Drop every picture and give the entries back exactly.

__Records for processing__:
+++

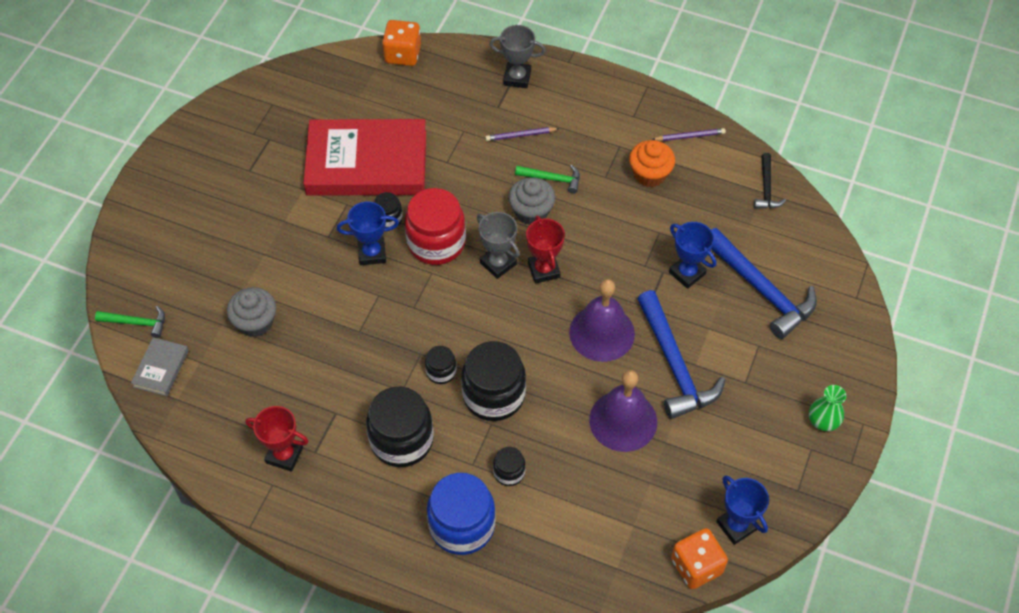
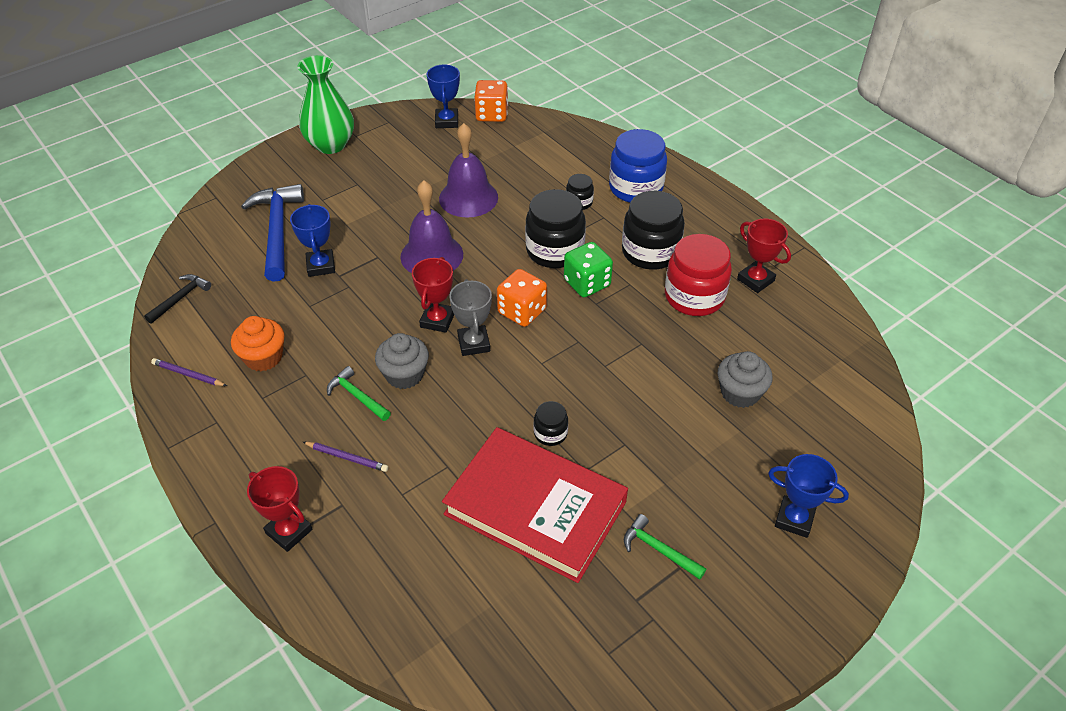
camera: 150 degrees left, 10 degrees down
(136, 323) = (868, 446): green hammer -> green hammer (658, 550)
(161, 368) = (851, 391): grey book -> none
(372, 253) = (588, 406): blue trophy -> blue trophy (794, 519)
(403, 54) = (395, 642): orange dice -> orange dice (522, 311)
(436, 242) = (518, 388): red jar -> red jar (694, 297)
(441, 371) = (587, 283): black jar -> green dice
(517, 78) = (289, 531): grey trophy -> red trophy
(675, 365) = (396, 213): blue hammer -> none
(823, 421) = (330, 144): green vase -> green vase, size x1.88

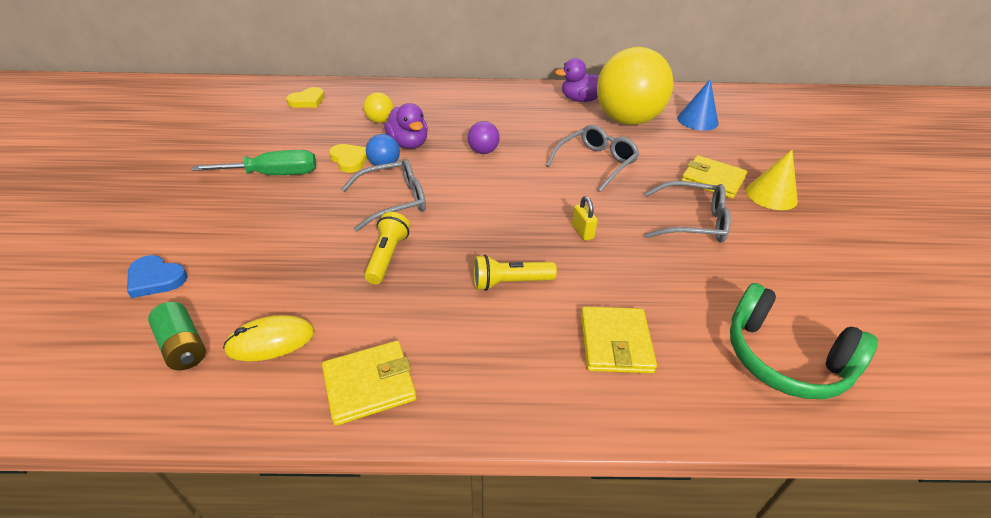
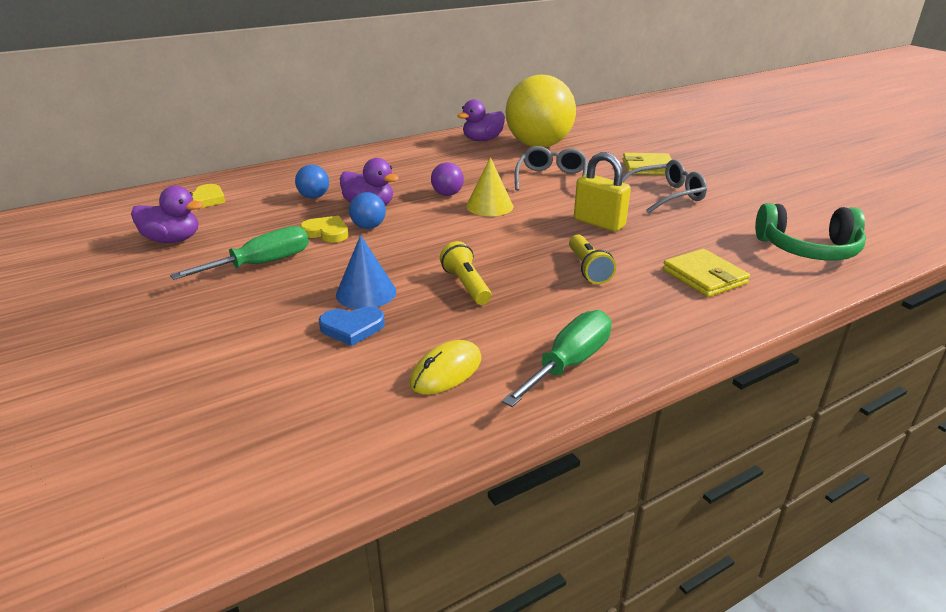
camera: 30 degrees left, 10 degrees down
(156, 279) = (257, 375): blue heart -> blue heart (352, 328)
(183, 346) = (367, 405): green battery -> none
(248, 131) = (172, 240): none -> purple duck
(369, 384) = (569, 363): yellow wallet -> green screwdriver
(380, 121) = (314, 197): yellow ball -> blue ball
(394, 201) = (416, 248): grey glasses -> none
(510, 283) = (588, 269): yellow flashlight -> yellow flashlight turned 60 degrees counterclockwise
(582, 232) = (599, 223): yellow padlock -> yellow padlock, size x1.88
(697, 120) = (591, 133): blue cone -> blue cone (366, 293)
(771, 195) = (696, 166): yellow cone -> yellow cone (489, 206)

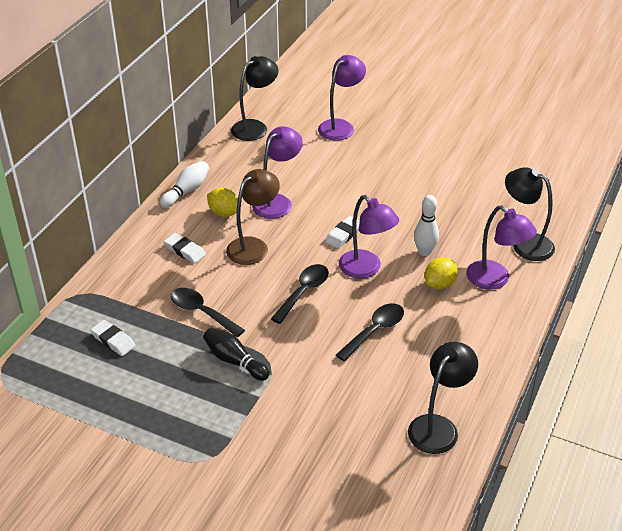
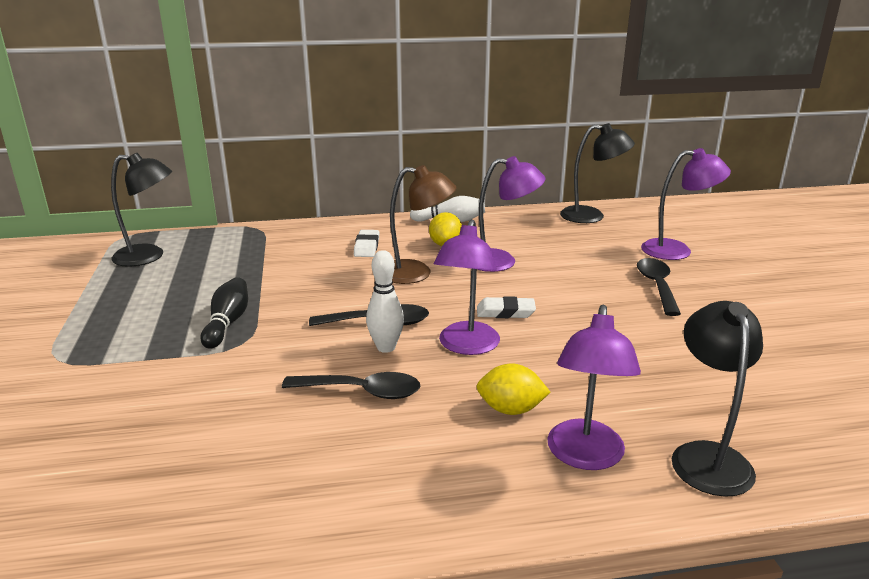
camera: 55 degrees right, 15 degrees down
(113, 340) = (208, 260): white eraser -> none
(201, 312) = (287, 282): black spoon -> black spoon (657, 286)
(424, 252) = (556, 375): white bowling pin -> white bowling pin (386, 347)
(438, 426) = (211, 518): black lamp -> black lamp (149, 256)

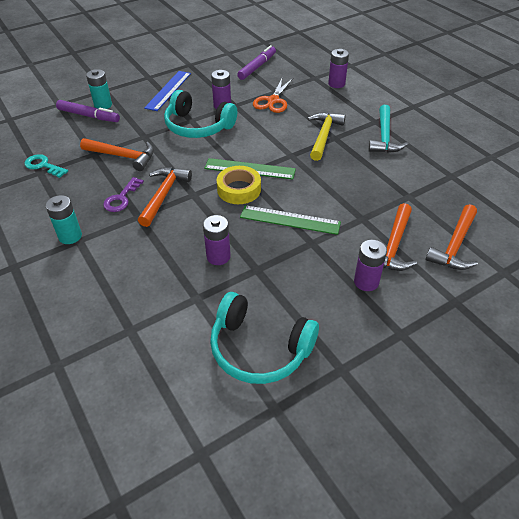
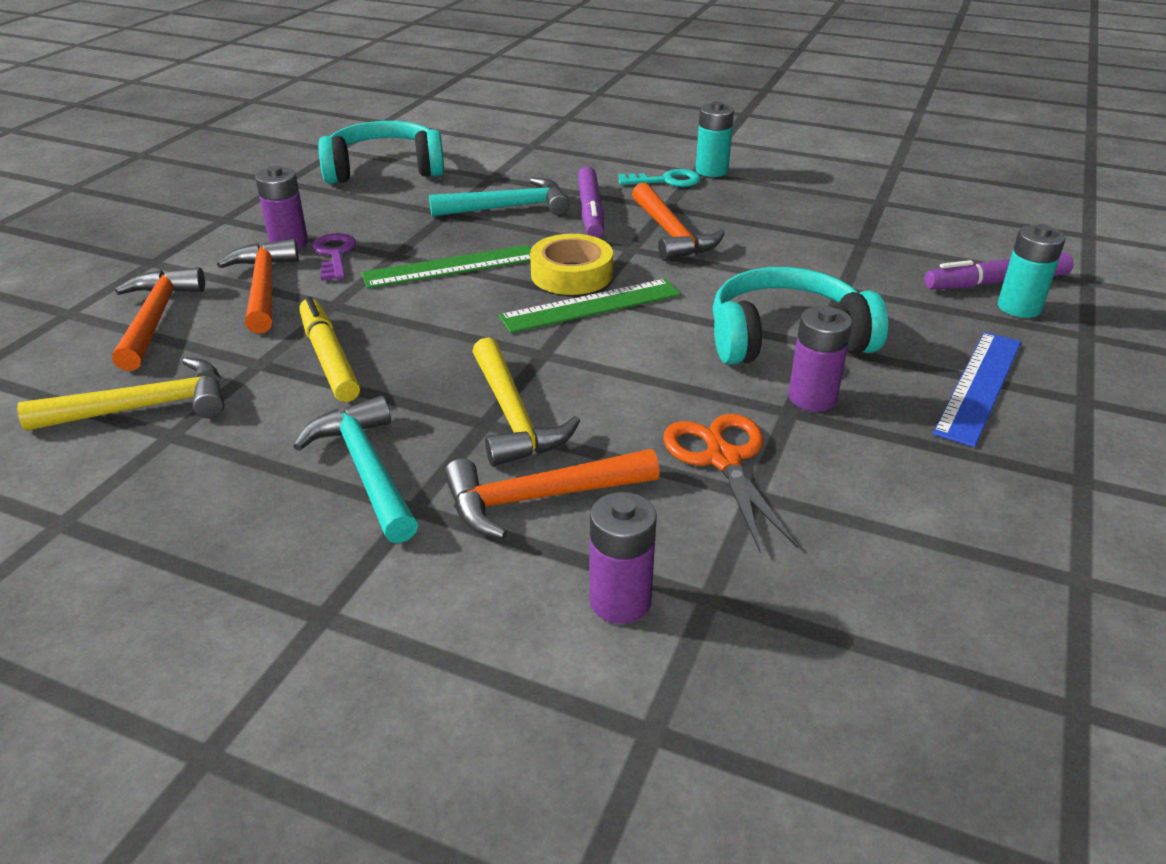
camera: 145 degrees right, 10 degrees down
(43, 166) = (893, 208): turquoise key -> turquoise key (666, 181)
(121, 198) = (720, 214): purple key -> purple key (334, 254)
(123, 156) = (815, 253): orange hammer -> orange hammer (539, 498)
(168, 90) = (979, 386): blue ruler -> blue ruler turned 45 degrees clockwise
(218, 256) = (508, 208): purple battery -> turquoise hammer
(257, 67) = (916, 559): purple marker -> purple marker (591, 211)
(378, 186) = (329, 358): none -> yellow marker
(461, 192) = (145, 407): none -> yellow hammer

+++

__Output below__:
camera: 150 degrees left, 10 degrees down
(136, 323) = (868, 446): green hammer -> green hammer (658, 550)
(161, 368) = (851, 391): grey book -> none
(372, 253) = (588, 406): blue trophy -> blue trophy (794, 519)
(403, 54) = (395, 642): orange dice -> orange dice (522, 311)
(436, 242) = (518, 388): red jar -> red jar (694, 297)
(441, 371) = (587, 283): black jar -> green dice
(517, 78) = (289, 531): grey trophy -> red trophy
(675, 365) = (396, 213): blue hammer -> none
(823, 421) = (330, 144): green vase -> green vase, size x1.88

camera: 30 degrees left, 10 degrees down
(156, 279) = (257, 375): blue heart -> blue heart (352, 328)
(183, 346) = (367, 405): green battery -> none
(248, 131) = (172, 240): none -> purple duck
(369, 384) = (569, 363): yellow wallet -> green screwdriver
(380, 121) = (314, 197): yellow ball -> blue ball
(394, 201) = (416, 248): grey glasses -> none
(510, 283) = (588, 269): yellow flashlight -> yellow flashlight turned 60 degrees counterclockwise
(582, 232) = (599, 223): yellow padlock -> yellow padlock, size x1.88
(697, 120) = (591, 133): blue cone -> blue cone (366, 293)
(771, 195) = (696, 166): yellow cone -> yellow cone (489, 206)

camera: 55 degrees right, 15 degrees down
(113, 340) = (208, 260): white eraser -> none
(201, 312) = (287, 282): black spoon -> black spoon (657, 286)
(424, 252) = (556, 375): white bowling pin -> white bowling pin (386, 347)
(438, 426) = (211, 518): black lamp -> black lamp (149, 256)

camera: 145 degrees right, 10 degrees down
(43, 166) = (893, 208): turquoise key -> turquoise key (666, 181)
(121, 198) = (720, 214): purple key -> purple key (334, 254)
(123, 156) = (815, 253): orange hammer -> orange hammer (539, 498)
(168, 90) = (979, 386): blue ruler -> blue ruler turned 45 degrees clockwise
(218, 256) = (508, 208): purple battery -> turquoise hammer
(257, 67) = (916, 559): purple marker -> purple marker (591, 211)
(378, 186) = (329, 358): none -> yellow marker
(461, 192) = (145, 407): none -> yellow hammer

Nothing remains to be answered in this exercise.